## Work to complete
Return each line of the records below that contains the word "degrees".

## The data
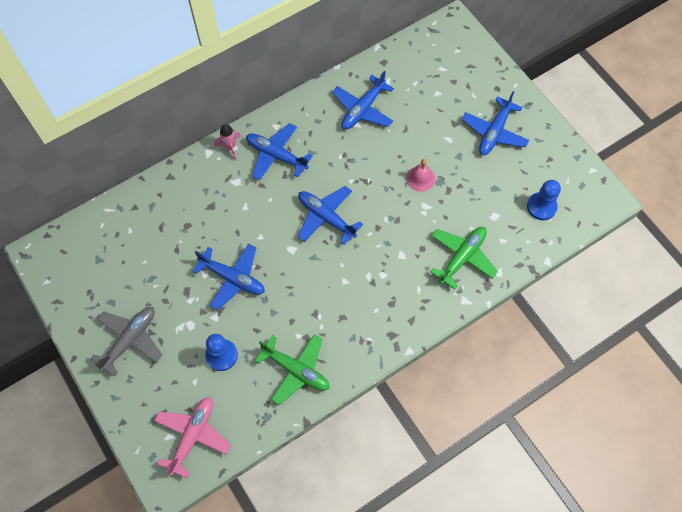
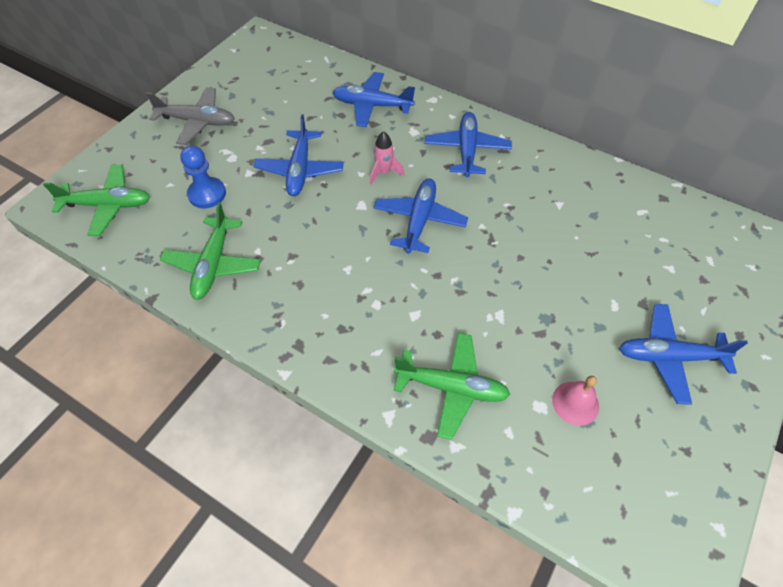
camera: 65 degrees right, 10 degrees down
(193, 435) = (108, 205): pink plane -> green plane
(230, 147) = (450, 112): pink rocket -> pink rocket (384, 173)
(363, 109) = (584, 202): blue plane -> blue plane (372, 105)
(420, 178) = (534, 295): pink bell -> pink bell (575, 403)
(541, 207) = (598, 468): blue pawn -> none

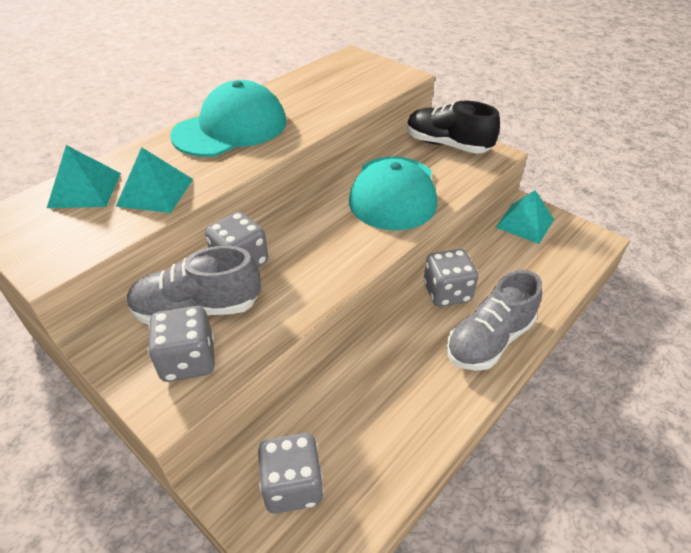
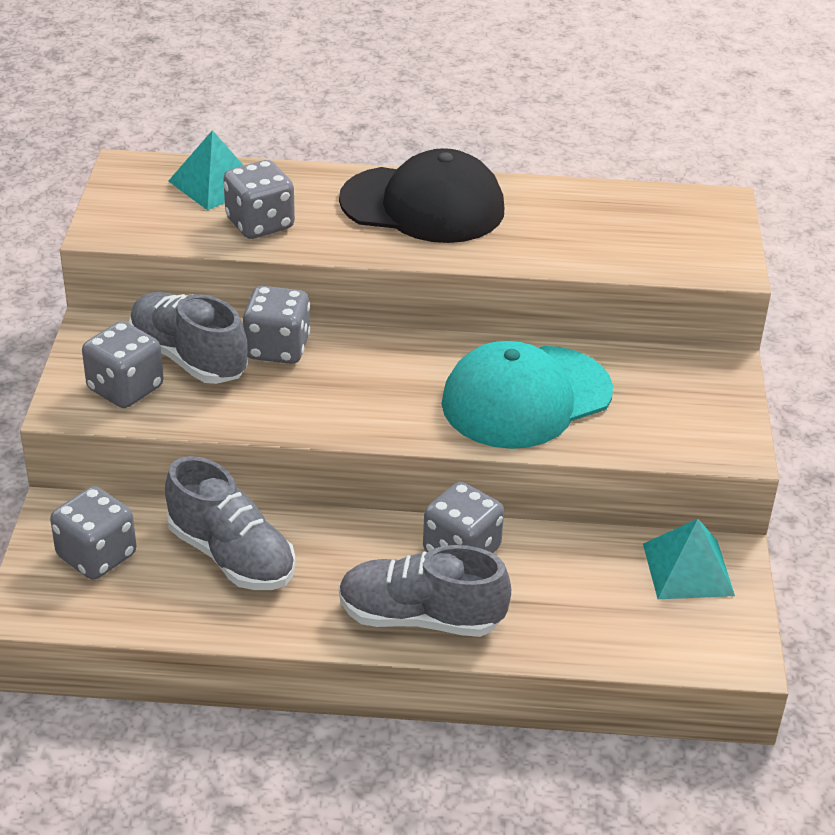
camera: 50 degrees right, 5 degrees down
(155, 192) = (260, 224): turquoise pyramid -> grey dice
(231, 128) = (423, 205): turquoise cap -> black cap
(362, 402) = (231, 556): none -> grey shoe
(447, 145) = (694, 397): black shoe -> none

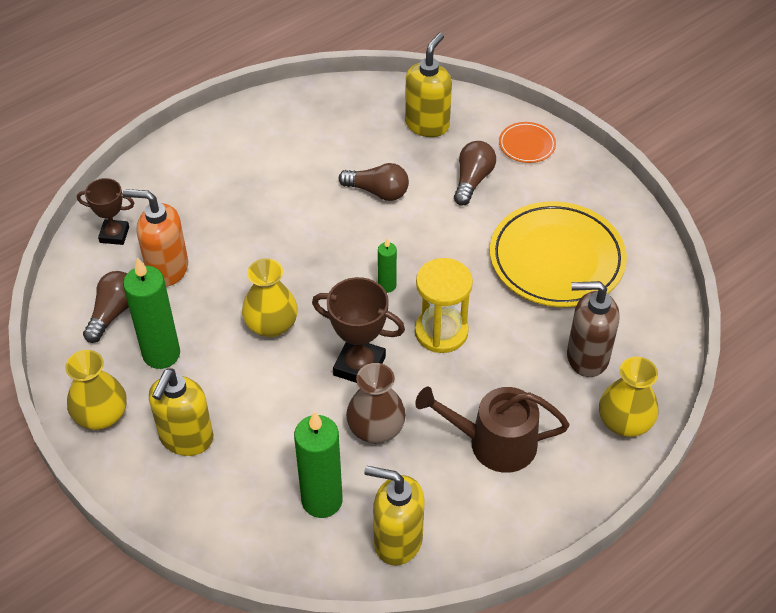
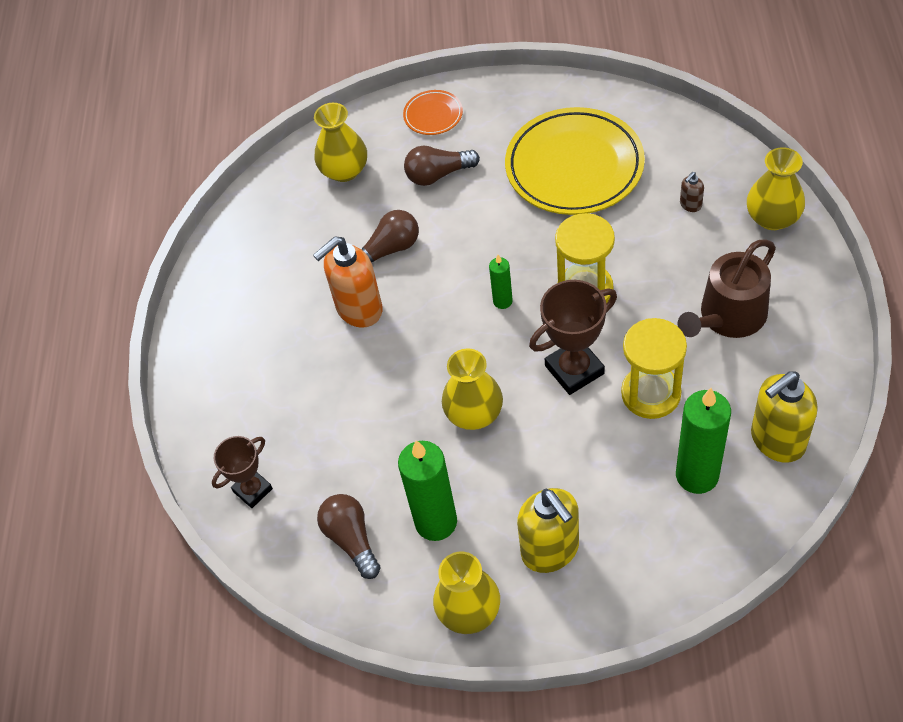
camera: 45 degrees left, 5 degrees up
(167, 269) = (336, 465): orange soap dispenser -> orange soap dispenser (359, 309)
(376, 428) = (651, 393): brown vase -> yellow hourglass
(427, 124) = (344, 170): yellow soap dispenser -> yellow vase
(472, 180) = (438, 174): brown light bulb -> brown light bulb turned 75 degrees counterclockwise
(586, 357) = (690, 205): brown soap dispenser -> brown soap dispenser, size x0.44

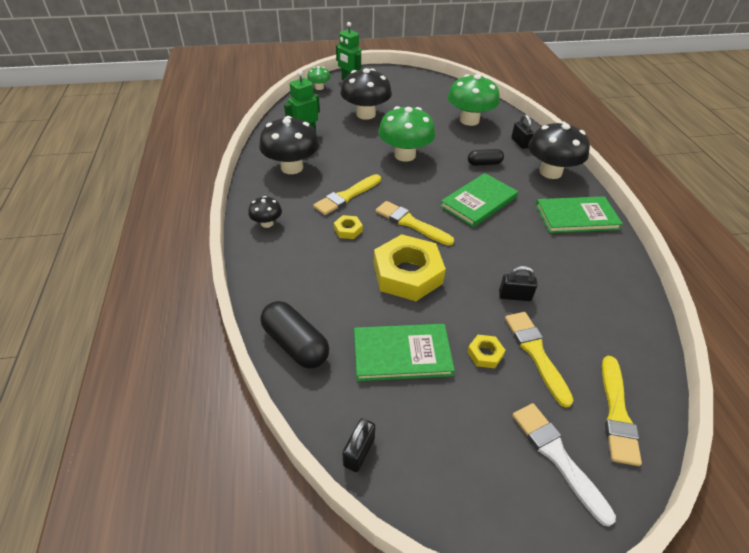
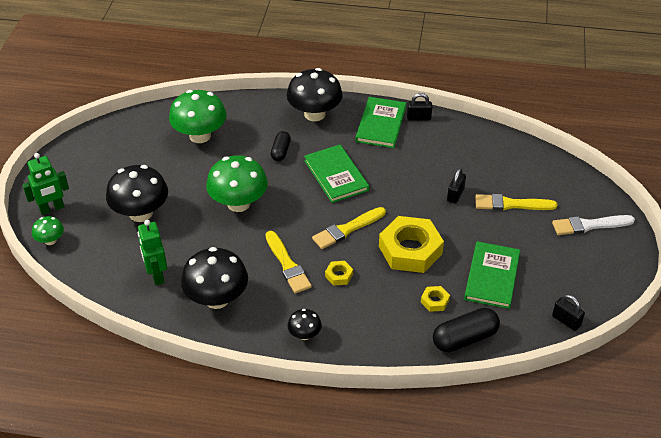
camera: 70 degrees left, 0 degrees up
(485, 354) = (504, 231): yellow nut -> yellow nut (435, 301)
(520, 143) = (259, 115): black padlock -> black padlock (418, 118)
(617, 413) = (566, 186): yellow brush -> none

## Answer to this task
camera: 65 degrees right, 10 degrees down
camera: 50 degrees right, 5 degrees down
camera: 45 degrees left, 5 degrees up
(472, 180) = (438, 174): brown light bulb -> brown light bulb turned 75 degrees counterclockwise
camera: 70 degrees left, 0 degrees up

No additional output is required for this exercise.